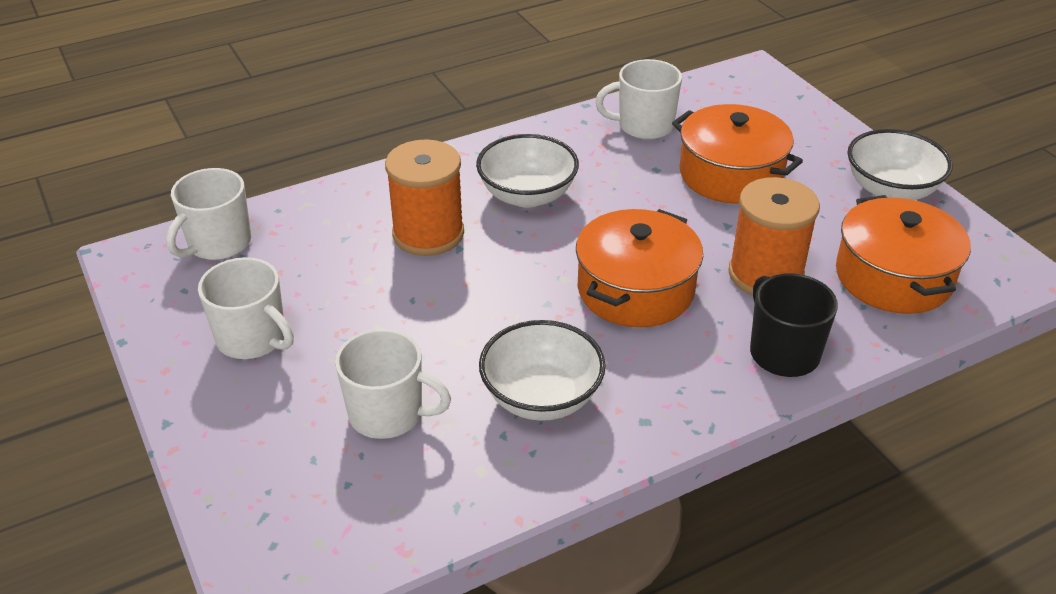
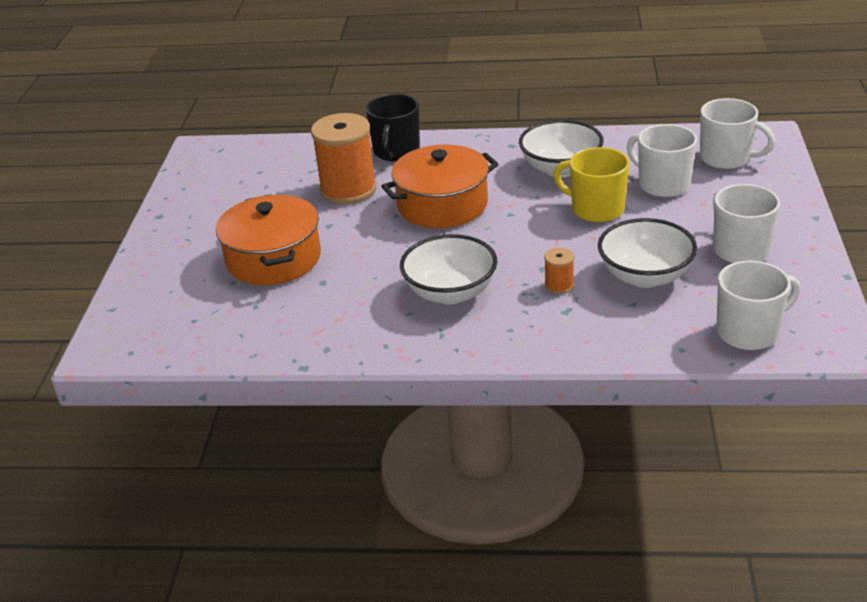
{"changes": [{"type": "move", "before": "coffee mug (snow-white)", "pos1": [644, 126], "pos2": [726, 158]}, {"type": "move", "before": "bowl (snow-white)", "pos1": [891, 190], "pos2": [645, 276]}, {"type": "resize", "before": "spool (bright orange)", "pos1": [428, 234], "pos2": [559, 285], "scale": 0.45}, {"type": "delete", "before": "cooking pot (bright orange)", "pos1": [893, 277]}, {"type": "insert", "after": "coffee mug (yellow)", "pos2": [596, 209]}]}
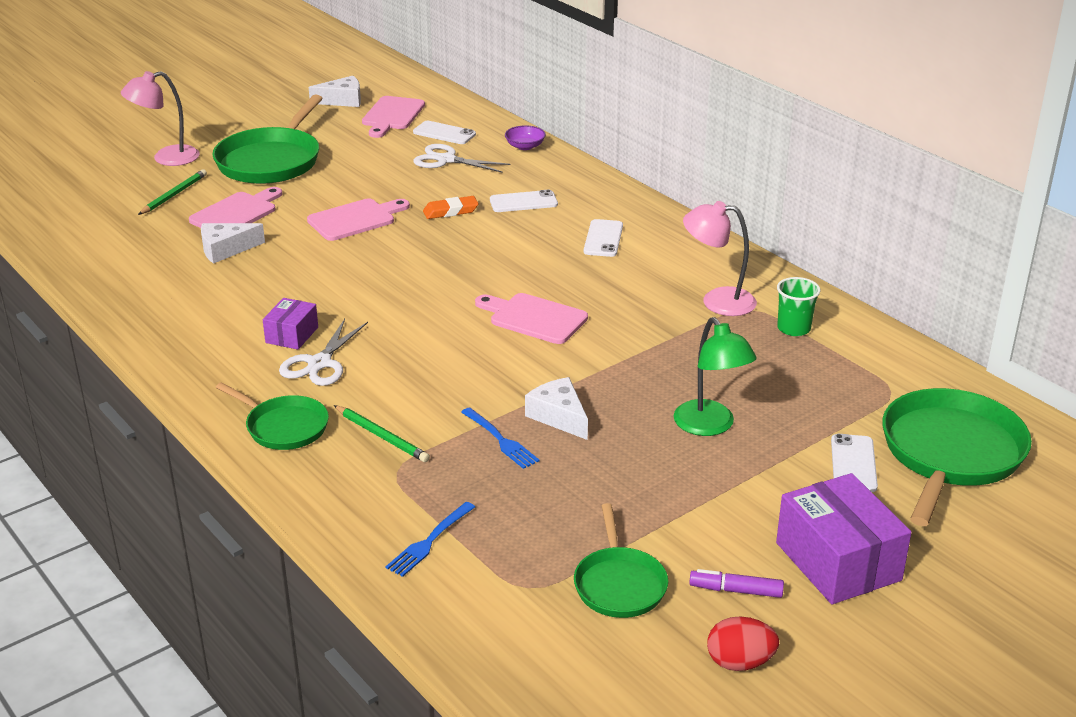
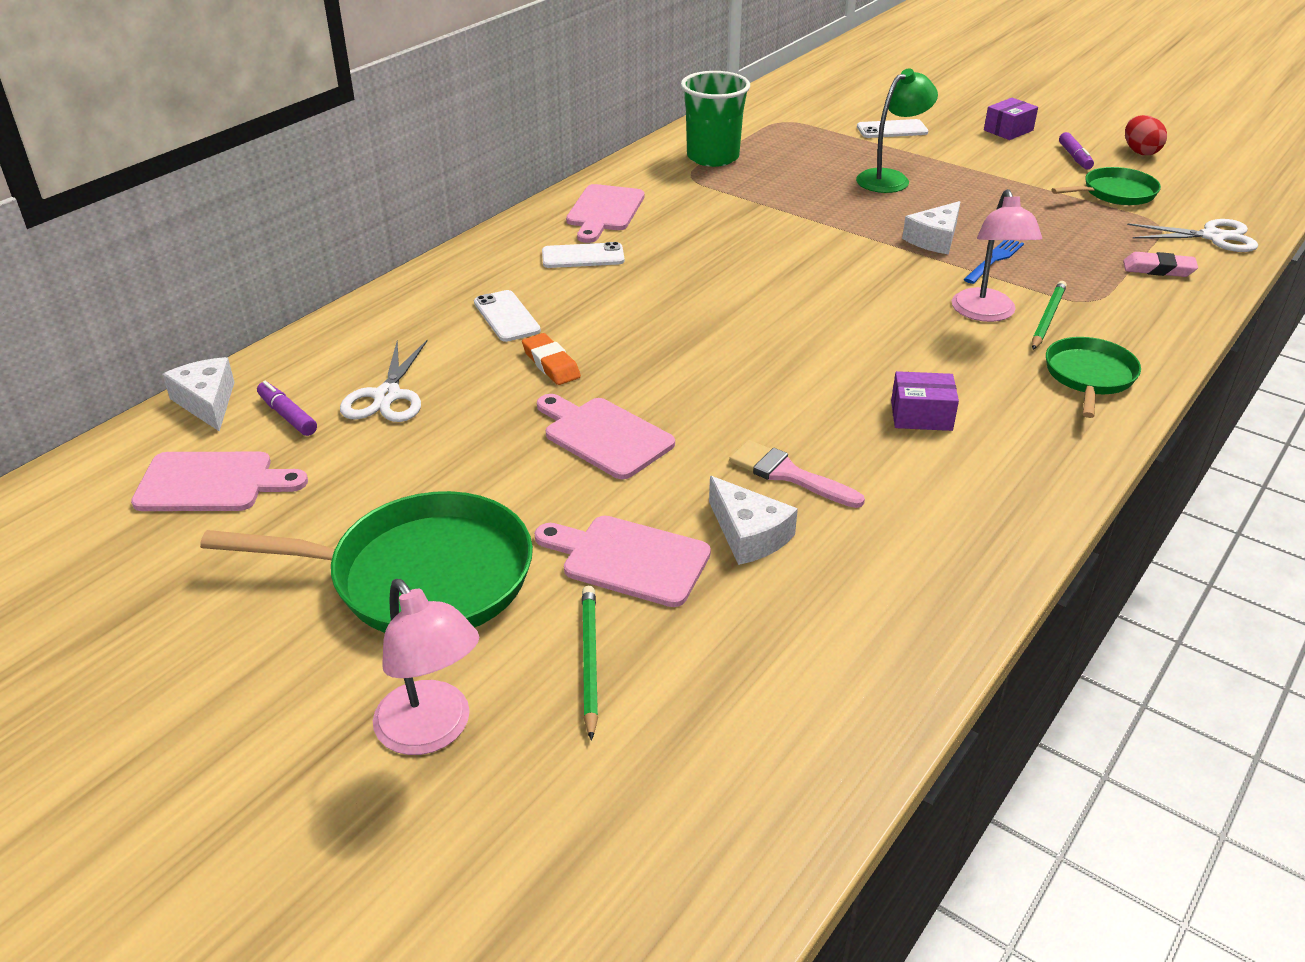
{"changes": [{"type": "move", "before": "piece of cheese (snow-white)", "pos1": [342, 100], "pos2": [207, 402]}, {"type": "replace", "before": "phone (snow-white)", "after": "marker (purple)", "pos1": [444, 133], "pos2": [287, 415]}, {"type": "delete", "before": "bowl (purple)", "pos1": [525, 146]}, {"type": "rotate", "before": "wooden pencil (leaf-green)", "pos1": [174, 195], "pos2": [589, 661], "turn": 75}, {"type": "move", "before": "desk lamp (rosy)", "pos1": [717, 301], "pos2": [986, 313]}, {"type": "resize", "before": "beaker (leaf-green)", "pos1": [793, 328], "pos2": [713, 157], "scale": 1.71}, {"type": "move", "before": "cutting board (rosy)", "pos1": [534, 318], "pos2": [604, 211]}, {"type": "move", "before": "scissors (snow-white)", "pos1": [319, 363], "pos2": [1213, 237]}, {"type": "delete", "before": "frying pan (leaf-green)", "pos1": [950, 454]}, {"type": "resize", "before": "box (purple)", "pos1": [838, 561], "pos2": [1008, 130], "scale": 0.54}, {"type": "replace", "before": "fork (royal blue)", "after": "gum eraser (rosy)", "pos1": [429, 542], "pos2": [1158, 269]}, {"type": "insert", "after": "paint brush (rosy)", "pos2": [788, 474]}]}
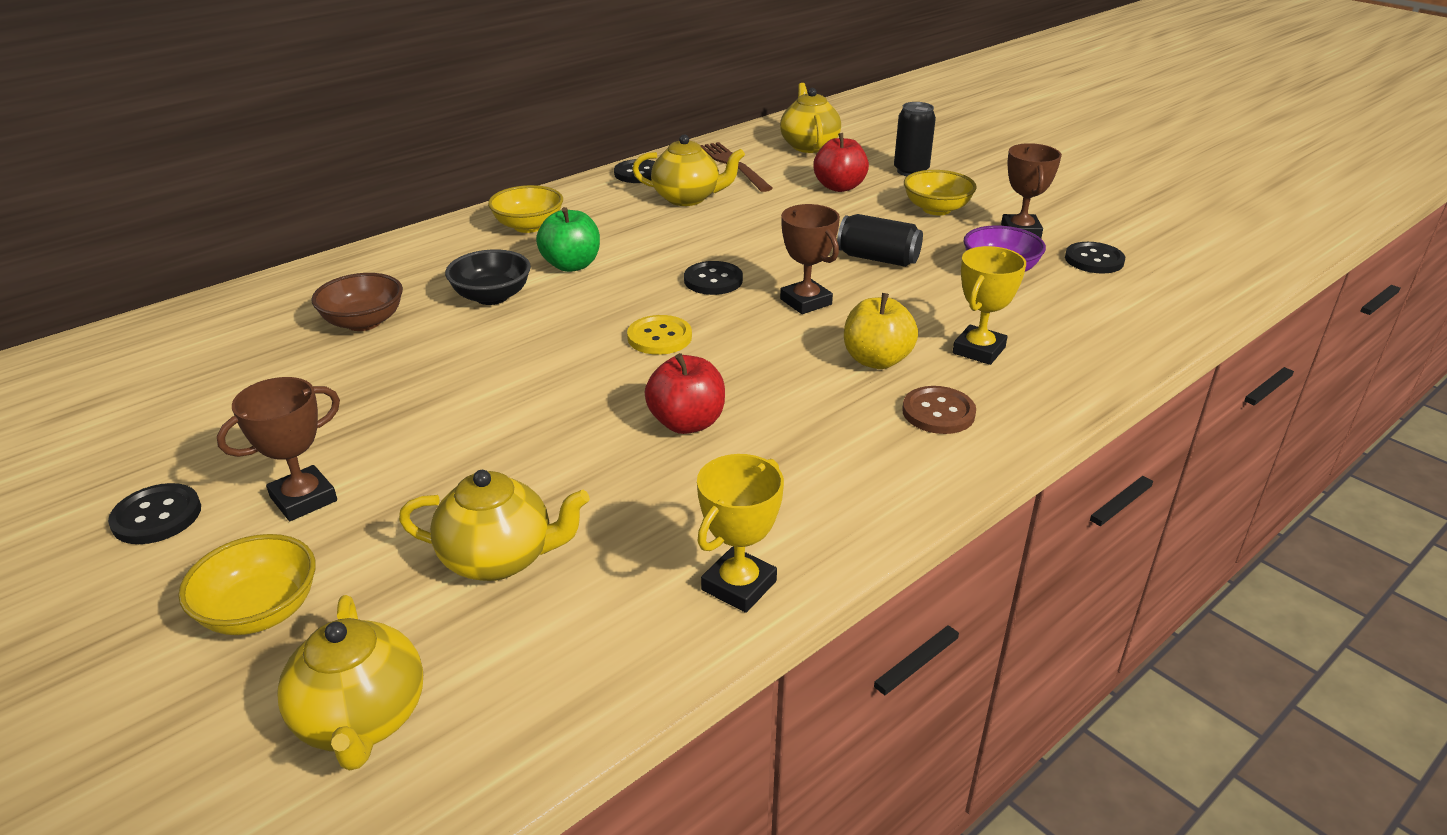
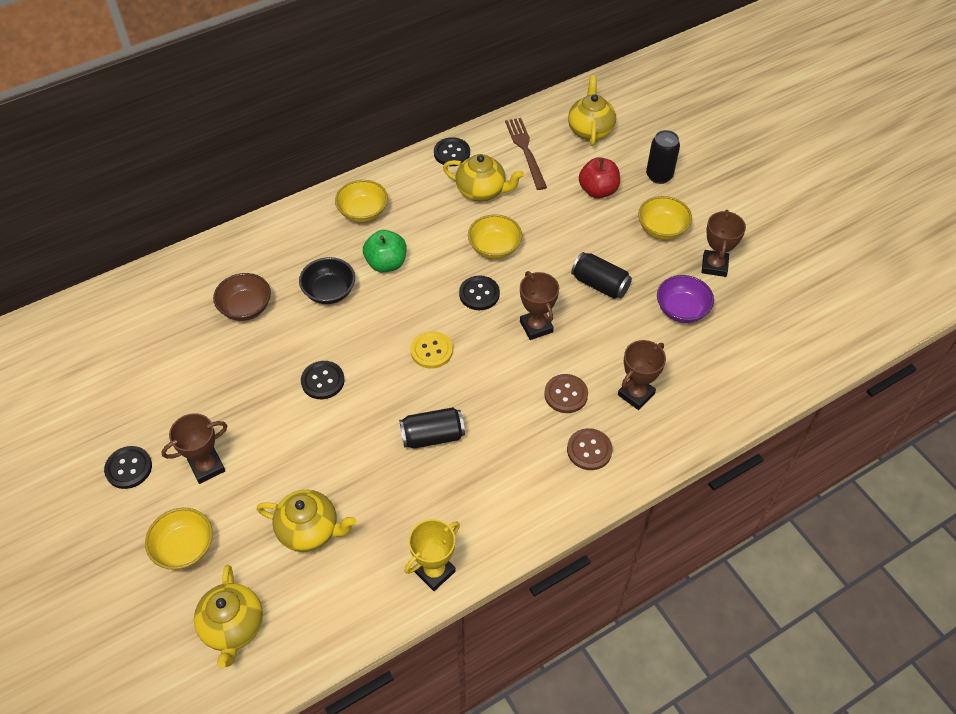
{"changes": [{"type": "move", "before": "sewing button (ebony)", "pos1": [1094, 260], "pos2": [323, 381]}, {"type": "recolor", "before": "prize cup (yellow)", "after": "prize cup (dark brown)", "pos1": [979, 350], "pos2": [636, 394]}, {"type": "replace", "before": "toy apple (yellow)", "after": "sewing button (dark brown)", "pos1": [876, 360], "pos2": [566, 394]}, {"type": "replace", "before": "toy apple (crimson)", "after": "tin (ebony)", "pos1": [687, 423], "pos2": [432, 436]}, {"type": "insert", "after": "bowl (yellow)", "pos2": [494, 248]}]}
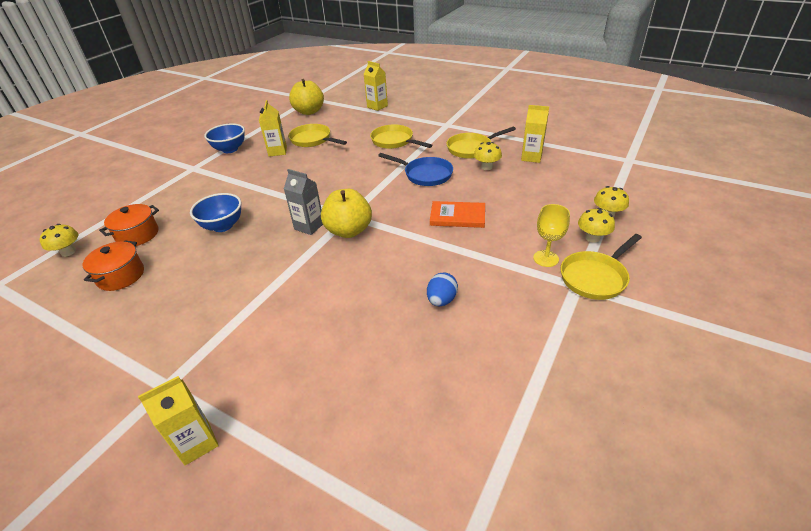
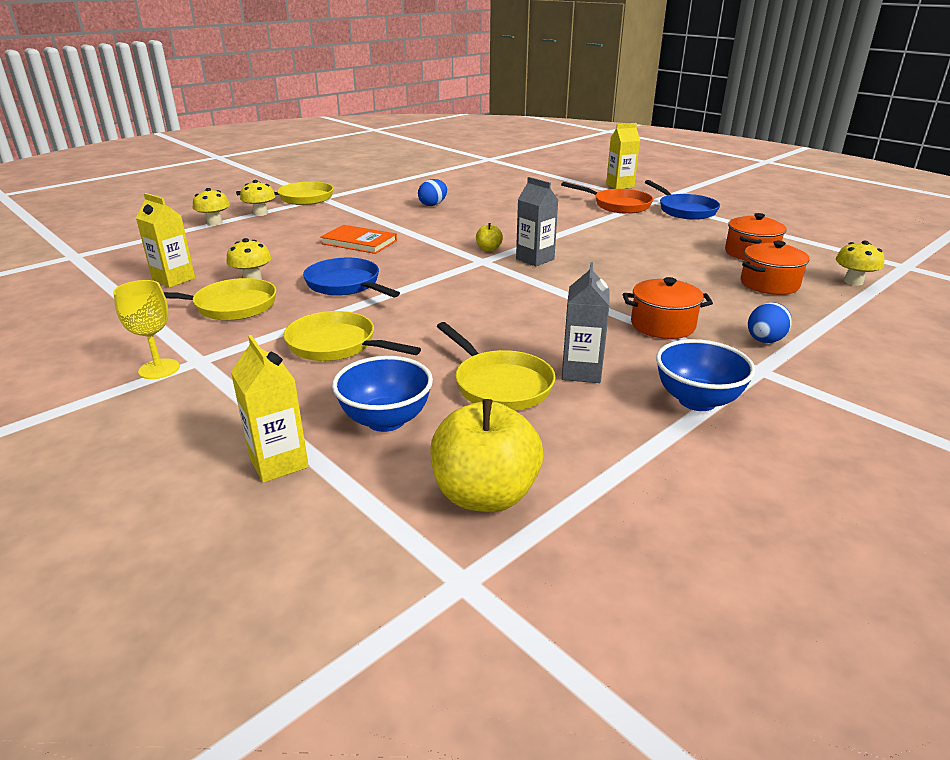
{"changes": [{"type": "recolor", "before": "milk carton (yellow)", "after": "milk carton (grey)", "pos1": [277, 151], "pos2": [581, 372]}, {"type": "rotate", "before": "frying pan (yellow)", "pos1": [394, 141], "pos2": [337, 345], "turn": 150}, {"type": "resize", "before": "toy apple (yellow)", "pos1": [349, 231], "pos2": [489, 249], "scale": 0.46}, {"type": "move", "before": "bowl (royal blue)", "pos1": [223, 226], "pos2": [386, 420]}, {"type": "move", "before": "chalice (yellow)", "pos1": [546, 258], "pos2": [159, 369]}, {"type": "insert", "after": "frying pan (royal blue)", "pos2": [684, 210]}, {"type": "insert", "after": "frying pan (bright orange)", "pos2": [618, 205]}, {"type": "insert", "after": "cooking pot (bright orange)", "pos2": [662, 325]}, {"type": "insert", "after": "egg (royal blue)", "pos2": [764, 341]}]}
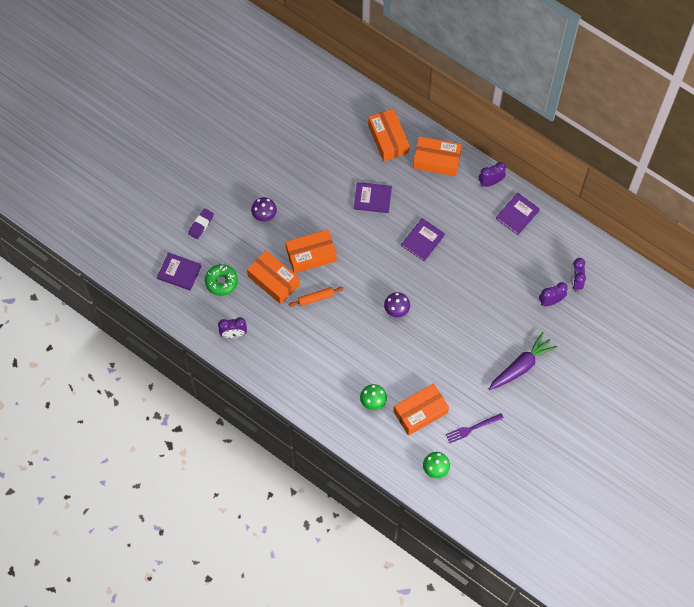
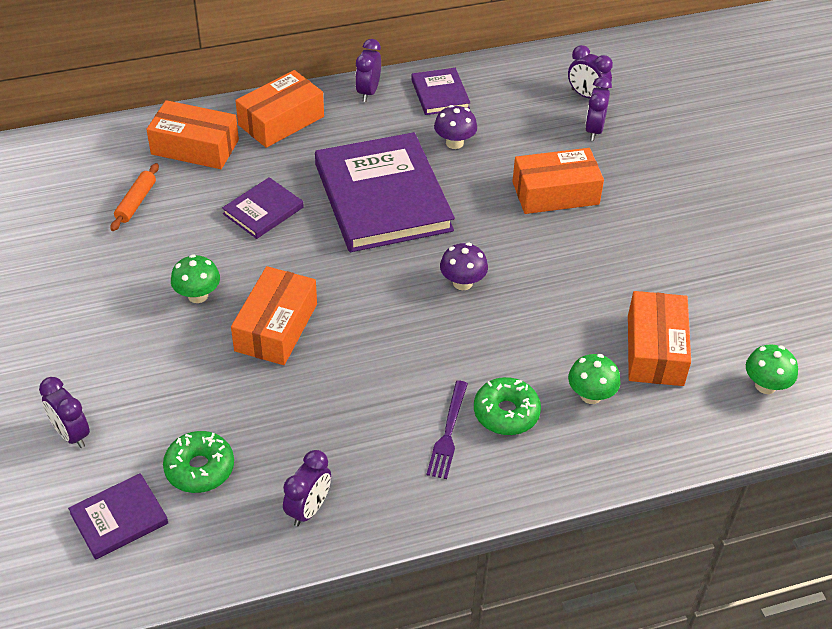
{"changes": [{"type": "move", "before": "mushroom (purple)", "pos1": [264, 215], "pos2": [454, 143]}, {"type": "replace", "before": "gum eraser (purple)", "after": "clock (purple)", "pos1": [201, 224], "pos2": [71, 434]}, {"type": "resize", "before": "book (purple)", "pos1": [423, 240], "pos2": [383, 197], "scale": 2.12}, {"type": "move", "before": "box (bright orange)", "pos1": [273, 280], "pos2": [555, 193]}, {"type": "move", "before": "rolling pin (bright orange)", "pos1": [316, 298], "pos2": [136, 202]}, {"type": "delete", "before": "toy carrot (purple)", "pos1": [521, 366]}, {"type": "move", "before": "fork (purple)", "pos1": [472, 428], "pos2": [448, 432]}, {"type": "insert", "after": "mushroom (leaf-green)", "pos2": [198, 295]}, {"type": "insert", "after": "donut (leaf-green)", "pos2": [506, 413]}]}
****************
● WORK TASK
Restate the whole listing exactly as written, minus the pictures.

● ANSWER FOR THIS EXERCISE
{"changes": [{"type": "move", "before": "coffee mug (snow-white)", "pos1": [644, 126], "pos2": [726, 158]}, {"type": "move", "before": "bowl (snow-white)", "pos1": [891, 190], "pos2": [645, 276]}, {"type": "resize", "before": "spool (bright orange)", "pos1": [428, 234], "pos2": [559, 285], "scale": 0.45}, {"type": "delete", "before": "cooking pot (bright orange)", "pos1": [893, 277]}, {"type": "insert", "after": "coffee mug (yellow)", "pos2": [596, 209]}]}
{"changes": [{"type": "move", "before": "piece of cheese (snow-white)", "pos1": [342, 100], "pos2": [207, 402]}, {"type": "replace", "before": "phone (snow-white)", "after": "marker (purple)", "pos1": [444, 133], "pos2": [287, 415]}, {"type": "delete", "before": "bowl (purple)", "pos1": [525, 146]}, {"type": "rotate", "before": "wooden pencil (leaf-green)", "pos1": [174, 195], "pos2": [589, 661], "turn": 75}, {"type": "move", "before": "desk lamp (rosy)", "pos1": [717, 301], "pos2": [986, 313]}, {"type": "resize", "before": "beaker (leaf-green)", "pos1": [793, 328], "pos2": [713, 157], "scale": 1.71}, {"type": "move", "before": "cutting board (rosy)", "pos1": [534, 318], "pos2": [604, 211]}, {"type": "move", "before": "scissors (snow-white)", "pos1": [319, 363], "pos2": [1213, 237]}, {"type": "delete", "before": "frying pan (leaf-green)", "pos1": [950, 454]}, {"type": "resize", "before": "box (purple)", "pos1": [838, 561], "pos2": [1008, 130], "scale": 0.54}, {"type": "replace", "before": "fork (royal blue)", "after": "gum eraser (rosy)", "pos1": [429, 542], "pos2": [1158, 269]}, {"type": "insert", "after": "paint brush (rosy)", "pos2": [788, 474]}]}
{"changes": [{"type": "move", "before": "sewing button (ebony)", "pos1": [1094, 260], "pos2": [323, 381]}, {"type": "recolor", "before": "prize cup (yellow)", "after": "prize cup (dark brown)", "pos1": [979, 350], "pos2": [636, 394]}, {"type": "replace", "before": "toy apple (yellow)", "after": "sewing button (dark brown)", "pos1": [876, 360], "pos2": [566, 394]}, {"type": "replace", "before": "toy apple (crimson)", "after": "tin (ebony)", "pos1": [687, 423], "pos2": [432, 436]}, {"type": "insert", "after": "bowl (yellow)", "pos2": [494, 248]}]}
{"changes": [{"type": "recolor", "before": "milk carton (yellow)", "after": "milk carton (grey)", "pos1": [277, 151], "pos2": [581, 372]}, {"type": "rotate", "before": "frying pan (yellow)", "pos1": [394, 141], "pos2": [337, 345], "turn": 150}, {"type": "resize", "before": "toy apple (yellow)", "pos1": [349, 231], "pos2": [489, 249], "scale": 0.46}, {"type": "move", "before": "bowl (royal blue)", "pos1": [223, 226], "pos2": [386, 420]}, {"type": "move", "before": "chalice (yellow)", "pos1": [546, 258], "pos2": [159, 369]}, {"type": "insert", "after": "frying pan (royal blue)", "pos2": [684, 210]}, {"type": "insert", "after": "frying pan (bright orange)", "pos2": [618, 205]}, {"type": "insert", "after": "cooking pot (bright orange)", "pos2": [662, 325]}, {"type": "insert", "after": "egg (royal blue)", "pos2": [764, 341]}]}
{"changes": [{"type": "move", "before": "mushroom (purple)", "pos1": [264, 215], "pos2": [454, 143]}, {"type": "replace", "before": "gum eraser (purple)", "after": "clock (purple)", "pos1": [201, 224], "pos2": [71, 434]}, {"type": "resize", "before": "book (purple)", "pos1": [423, 240], "pos2": [383, 197], "scale": 2.12}, {"type": "move", "before": "box (bright orange)", "pos1": [273, 280], "pos2": [555, 193]}, {"type": "move", "before": "rolling pin (bright orange)", "pos1": [316, 298], "pos2": [136, 202]}, {"type": "delete", "before": "toy carrot (purple)", "pos1": [521, 366]}, {"type": "move", "before": "fork (purple)", "pos1": [472, 428], "pos2": [448, 432]}, {"type": "insert", "after": "mushroom (leaf-green)", "pos2": [198, 295]}, {"type": "insert", "after": "donut (leaf-green)", "pos2": [506, 413]}]}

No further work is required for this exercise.